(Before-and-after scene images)
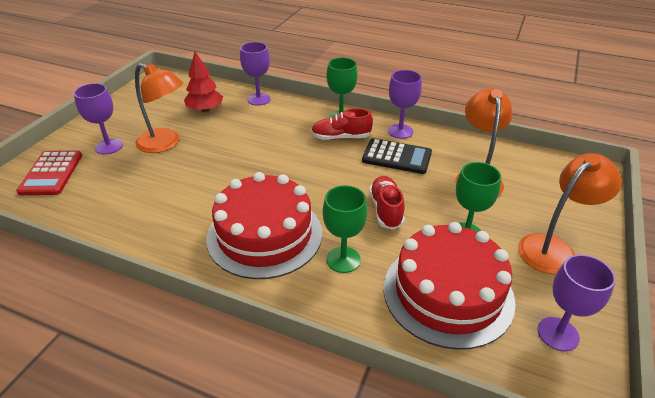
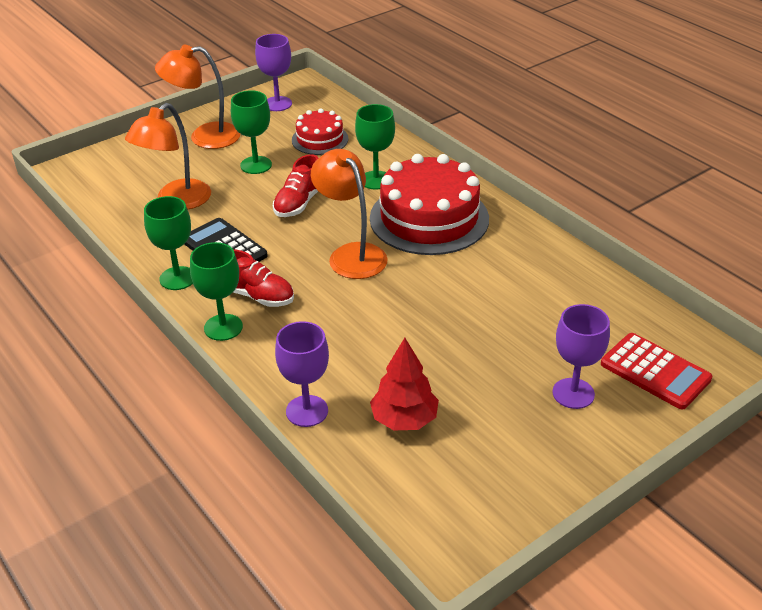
camera: 150 degrees left, 0 degrees up
(51, 173) = (655, 371): red calculator -> red calculator turned 105 degrees clockwise
(165, 144) = (490, 369): orange lamp -> orange lamp (351, 254)
(400, 131) = (178, 278): purple goblet -> green goblet
(447, 293) = (320, 139): red cake -> red cake, size x0.53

◆ **TASK REQUIREMENTS**:
Output the records above verbatim. Pictures stay out.

◆ **RESPONSE BELOW**:
camera: 150 degrees left, 0 degrees up
(51, 173) = (655, 371): red calculator -> red calculator turned 105 degrees clockwise
(165, 144) = (490, 369): orange lamp -> orange lamp (351, 254)
(400, 131) = (178, 278): purple goblet -> green goblet
(447, 293) = (320, 139): red cake -> red cake, size x0.53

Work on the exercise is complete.